Each line of the material below should be retyped precisely as it appears.

= Beginning of Section =

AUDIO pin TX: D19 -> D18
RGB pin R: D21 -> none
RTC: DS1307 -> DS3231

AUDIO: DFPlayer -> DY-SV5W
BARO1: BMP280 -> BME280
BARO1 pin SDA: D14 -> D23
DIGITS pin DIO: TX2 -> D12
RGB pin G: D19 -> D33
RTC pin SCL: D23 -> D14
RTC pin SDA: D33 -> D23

= End of Section =

■ Response
AUDIO pin TX: D19 -> D18
RGB pin R: D21 -> none
RTC: DS1307 -> DS3231

AUDIO: DFPlayer -> DY-SV5W
BARO1: BMP280 -> BME280
BARO1 pin SDA: D14 -> D23
DIGITS pin DIO: TX2 -> D12
RGB pin G: D19 -> D33
RTC pin SCL: D23 -> D14
RTC pin SDA: D33 -> D23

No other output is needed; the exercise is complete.